YOUR ASSIGNMENT: Where the records below show a line containing "camera: 85 degrees left, 25 degrees down", start copying; end with the line containing "(430, 152) = (254, 183): red", and copy it too.

◆ ◆ ◆ ◆

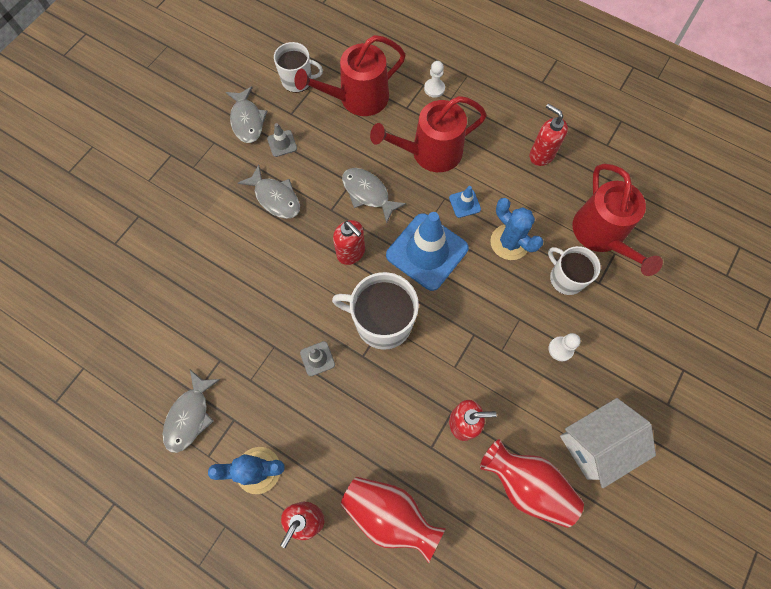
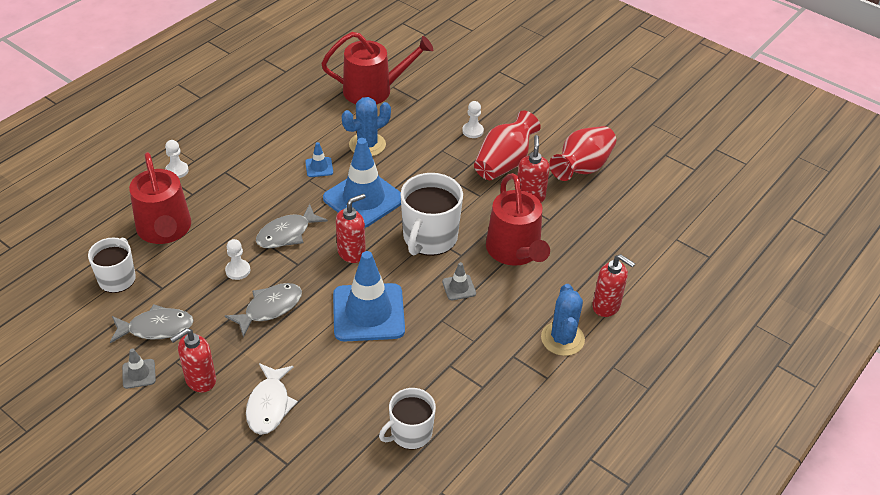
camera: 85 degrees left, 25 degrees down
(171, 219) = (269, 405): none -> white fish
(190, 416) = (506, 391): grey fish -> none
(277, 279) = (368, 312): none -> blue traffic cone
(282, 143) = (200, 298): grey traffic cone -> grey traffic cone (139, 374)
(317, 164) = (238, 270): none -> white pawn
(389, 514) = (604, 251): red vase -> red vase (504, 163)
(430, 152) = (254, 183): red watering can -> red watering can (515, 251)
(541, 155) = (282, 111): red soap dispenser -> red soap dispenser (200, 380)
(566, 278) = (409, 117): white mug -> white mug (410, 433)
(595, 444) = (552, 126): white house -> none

◆ ◆ ◆ ◆

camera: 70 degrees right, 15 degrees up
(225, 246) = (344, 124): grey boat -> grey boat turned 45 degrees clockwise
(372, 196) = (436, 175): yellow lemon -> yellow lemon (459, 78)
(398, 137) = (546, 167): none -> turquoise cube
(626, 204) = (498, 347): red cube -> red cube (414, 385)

◆ ◆ ◆ ◆

SOLVED PROBLEM:
camera: 85 degrees left, 25 degrees down
(171, 219) = (269, 405): none -> white fish
(190, 416) = (506, 391): grey fish -> none
(277, 279) = (368, 312): none -> blue traffic cone
(282, 143) = (200, 298): grey traffic cone -> grey traffic cone (139, 374)
(317, 164) = (238, 270): none -> white pawn
(389, 514) = (604, 251): red vase -> red vase (504, 163)
(430, 152) = (254, 183): red watering can -> red watering can (515, 251)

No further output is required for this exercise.